------ Records supplied

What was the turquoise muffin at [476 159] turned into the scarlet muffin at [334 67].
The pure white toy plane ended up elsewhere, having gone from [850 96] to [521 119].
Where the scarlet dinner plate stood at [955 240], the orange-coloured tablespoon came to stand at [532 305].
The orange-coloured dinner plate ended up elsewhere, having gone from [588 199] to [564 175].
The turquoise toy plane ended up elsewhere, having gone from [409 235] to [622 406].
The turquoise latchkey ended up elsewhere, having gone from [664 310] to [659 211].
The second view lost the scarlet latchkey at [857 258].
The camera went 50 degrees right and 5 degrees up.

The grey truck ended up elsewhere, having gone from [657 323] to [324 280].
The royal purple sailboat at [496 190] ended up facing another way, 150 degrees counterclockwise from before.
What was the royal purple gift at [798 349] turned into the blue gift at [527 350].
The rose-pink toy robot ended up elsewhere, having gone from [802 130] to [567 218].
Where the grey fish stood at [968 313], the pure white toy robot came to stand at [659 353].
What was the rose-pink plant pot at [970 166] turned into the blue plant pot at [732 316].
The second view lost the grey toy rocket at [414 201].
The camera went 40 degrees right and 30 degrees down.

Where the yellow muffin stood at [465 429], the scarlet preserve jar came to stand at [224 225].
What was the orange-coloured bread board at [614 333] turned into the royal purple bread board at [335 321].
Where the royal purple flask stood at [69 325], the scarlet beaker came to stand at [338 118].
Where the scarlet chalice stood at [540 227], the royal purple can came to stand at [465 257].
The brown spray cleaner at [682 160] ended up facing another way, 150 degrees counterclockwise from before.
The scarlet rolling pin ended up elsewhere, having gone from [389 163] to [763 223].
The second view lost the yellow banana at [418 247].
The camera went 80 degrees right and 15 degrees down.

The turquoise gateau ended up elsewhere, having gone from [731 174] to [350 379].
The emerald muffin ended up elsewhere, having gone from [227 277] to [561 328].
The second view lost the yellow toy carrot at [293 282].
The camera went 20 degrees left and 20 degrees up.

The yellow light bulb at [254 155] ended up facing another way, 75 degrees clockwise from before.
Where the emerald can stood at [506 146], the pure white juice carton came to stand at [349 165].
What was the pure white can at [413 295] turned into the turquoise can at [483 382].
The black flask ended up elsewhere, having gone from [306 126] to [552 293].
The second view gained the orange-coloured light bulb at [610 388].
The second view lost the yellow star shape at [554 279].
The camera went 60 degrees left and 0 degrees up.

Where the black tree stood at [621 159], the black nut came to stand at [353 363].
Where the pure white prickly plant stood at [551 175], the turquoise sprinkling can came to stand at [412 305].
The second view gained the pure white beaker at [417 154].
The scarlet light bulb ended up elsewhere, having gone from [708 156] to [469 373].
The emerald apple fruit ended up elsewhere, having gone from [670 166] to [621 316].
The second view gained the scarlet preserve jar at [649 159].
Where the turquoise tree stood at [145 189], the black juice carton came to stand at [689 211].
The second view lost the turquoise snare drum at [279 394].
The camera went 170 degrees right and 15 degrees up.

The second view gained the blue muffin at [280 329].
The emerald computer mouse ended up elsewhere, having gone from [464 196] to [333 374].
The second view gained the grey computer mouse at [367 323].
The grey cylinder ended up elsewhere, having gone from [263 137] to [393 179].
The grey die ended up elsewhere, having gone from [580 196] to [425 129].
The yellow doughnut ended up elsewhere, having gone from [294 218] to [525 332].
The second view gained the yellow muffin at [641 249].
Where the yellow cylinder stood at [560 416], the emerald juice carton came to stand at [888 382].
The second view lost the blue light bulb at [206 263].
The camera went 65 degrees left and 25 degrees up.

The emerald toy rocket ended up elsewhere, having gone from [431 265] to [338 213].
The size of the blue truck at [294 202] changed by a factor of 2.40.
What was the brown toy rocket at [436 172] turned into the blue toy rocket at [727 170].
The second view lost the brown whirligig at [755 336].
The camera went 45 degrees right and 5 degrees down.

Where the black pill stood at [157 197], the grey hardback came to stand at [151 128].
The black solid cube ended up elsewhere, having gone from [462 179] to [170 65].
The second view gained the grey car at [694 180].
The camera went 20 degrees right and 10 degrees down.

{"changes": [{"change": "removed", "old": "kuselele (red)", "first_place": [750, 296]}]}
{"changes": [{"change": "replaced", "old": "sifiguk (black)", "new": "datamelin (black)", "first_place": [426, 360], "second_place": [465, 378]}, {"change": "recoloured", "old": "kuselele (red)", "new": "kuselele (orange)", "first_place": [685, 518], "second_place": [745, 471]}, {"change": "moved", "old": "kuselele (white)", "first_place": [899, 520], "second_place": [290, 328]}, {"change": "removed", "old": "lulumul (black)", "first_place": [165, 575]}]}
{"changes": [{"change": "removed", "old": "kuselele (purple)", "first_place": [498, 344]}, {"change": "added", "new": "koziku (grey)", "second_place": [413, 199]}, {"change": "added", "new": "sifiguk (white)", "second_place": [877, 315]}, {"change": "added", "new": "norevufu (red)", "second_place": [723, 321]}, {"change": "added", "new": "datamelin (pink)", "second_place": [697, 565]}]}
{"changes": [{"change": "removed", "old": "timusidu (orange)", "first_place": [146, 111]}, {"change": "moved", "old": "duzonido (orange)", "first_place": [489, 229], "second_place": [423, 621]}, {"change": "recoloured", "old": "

------------

- Problem description
Please repeat the data above verbatim, all of it.

- Completed exercise
What was the turquoise muffin at [476 159] turned into the scarlet muffin at [334 67].
The pure white toy plane ended up elsewhere, having gone from [850 96] to [521 119].
Where the scarlet dinner plate stood at [955 240], the orange-coloured tablespoon came to stand at [532 305].
The orange-coloured dinner plate ended up elsewhere, having gone from [588 199] to [564 175].
The turquoise toy plane ended up elsewhere, having gone from [409 235] to [622 406].
The turquoise latchkey ended up elsewhere, having gone from [664 310] to [659 211].
The second view lost the scarlet latchkey at [857 258].
The camera went 50 degrees right and 5 degrees up.

The grey truck ended up elsewhere, having gone from [657 323] to [324 280].
The royal purple sailboat at [496 190] ended up facing another way, 150 degrees counterclockwise from before.
What was the royal purple gift at [798 349] turned into the blue gift at [527 350].
The rose-pink toy robot ended up elsewhere, having gone from [802 130] to [567 218].
Where the grey fish stood at [968 313], the pure white toy robot came to stand at [659 353].
What was the rose-pink plant pot at [970 166] turned into the blue plant pot at [732 316].
The second view lost the grey toy rocket at [414 201].
The camera went 40 degrees right and 30 degrees down.

Where the yellow muffin stood at [465 429], the scarlet preserve jar came to stand at [224 225].
What was the orange-coloured bread board at [614 333] turned into the royal purple bread board at [335 321].
Where the royal purple flask stood at [69 325], the scarlet beaker came to stand at [338 118].
Where the scarlet chalice stood at [540 227], the royal purple can came to stand at [465 257].
The brown spray cleaner at [682 160] ended up facing another way, 150 degrees counterclockwise from before.
The scarlet rolling pin ended up elsewhere, having gone from [389 163] to [763 223].
The second view lost the yellow banana at [418 247].
The camera went 80 degrees right and 15 degrees down.

The turquoise gateau ended up elsewhere, having gone from [731 174] to [350 379].
The emerald muffin ended up elsewhere, having gone from [227 277] to [561 328].
The second view lost the yellow toy carrot at [293 282].
The camera went 20 degrees left and 20 degrees up.

The yellow light bulb at [254 155] ended up facing another way, 75 degrees clockwise from before.
Where the emerald can stood at [506 146], the pure white juice carton came to stand at [349 165].
What was the pure white can at [413 295] turned into the turquoise can at [483 382].
The black flask ended up elsewhere, having gone from [306 126] to [552 293].
The second view gained the orange-coloured light bulb at [610 388].
The second view lost the yellow star shape at [554 279].
The camera went 60 degrees left and 0 degrees up.

Where the black tree stood at [621 159], the black nut came to stand at [353 363].
Where the pure white prickly plant stood at [551 175], the turquoise sprinkling can came to stand at [412 305].
The second view gained the pure white beaker at [417 154].
The scarlet light bulb ended up elsewhere, having gone from [708 156] to [469 373].
The emerald apple fruit ended up elsewhere, having gone from [670 166] to [621 316].
The second view gained the scarlet preserve jar at [649 159].
Where the turquoise tree stood at [145 189], the black juice carton came to stand at [689 211].
The second view lost the turquoise snare drum at [279 394].
The camera went 170 degrees right and 15 degrees up.

The second view gained the blue muffin at [280 329].
The emerald computer mouse ended up elsewhere, having gone from [464 196] to [333 374].
The second view gained the grey computer mouse at [367 323].
The grey cylinder ended up elsewhere, having gone from [263 137] to [393 179].
The grey die ended up elsewhere, having gone from [580 196] to [425 129].
The yellow doughnut ended up elsewhere, having gone from [294 218] to [525 332].
The second view gained the yellow muffin at [641 249].
Where the yellow cylinder stood at [560 416], the emerald juice carton came to stand at [888 382].
The second view lost the blue light bulb at [206 263].
The camera went 65 degrees left and 25 degrees up.

The emerald toy rocket ended up elsewhere, having gone from [431 265] to [338 213].
The size of the blue truck at [294 202] changed by a factor of 2.40.
What was the brown toy rocket at [436 172] turned into the blue toy rocket at [727 170].
The second view lost the brown whirligig at [755 336].
The camera went 45 degrees right and 5 degrees down.

Where the black pill stood at [157 197], the grey hardback came to stand at [151 128].
The black solid cube ended up elsewhere, having gone from [462 179] to [170 65].
The second view gained the grey car at [694 180].
The camera went 20 degrees right and 10 degrees down.

{"changes": [{"change": "removed", "old": "kuselele (red)", "first_place": [750, 296]}]}
{"changes": [{"change": "replaced", "old": "sifiguk (black)", "new": "datamelin (black)", "first_place": [426, 360], "second_place": [465, 378]}, {"change": "recoloured", "old": "kuselele (red)", "new": "kuselele (orange)", "first_place": [685, 518], "second_place": [745, 471]}, {"change": "moved", "old": "kuselele (white)", "first_place": [899, 520], "second_place": [290, 328]}, {"change": "removed", "old": "lulumul (black)", "first_place": [165, 575]}]}
{"changes": [{"change": "removed", "old": "kuselele (purple)", "first_place": [498, 344]}, {"change": "added", "new": "koziku (grey)", "second_place": [413, 199]}, {"change": "added", "new": "sifiguk (white)", "second_place": [877, 315]}, {"change": "added", "new": "norevufu (red)", "second_place": [723, 321]}, {"change": "added", "new": "datamelin (pink)", "second_place": [697, 565]}]}
{"changes": [{"change": "removed", "old": "timusidu (orange)", "first_place": [146, 111]}, {"change": "moved", "old": "duzonido (orange)", "first_place": [489, 229], "second_place": [423, 621]}, {"change": "recoloured", "old": "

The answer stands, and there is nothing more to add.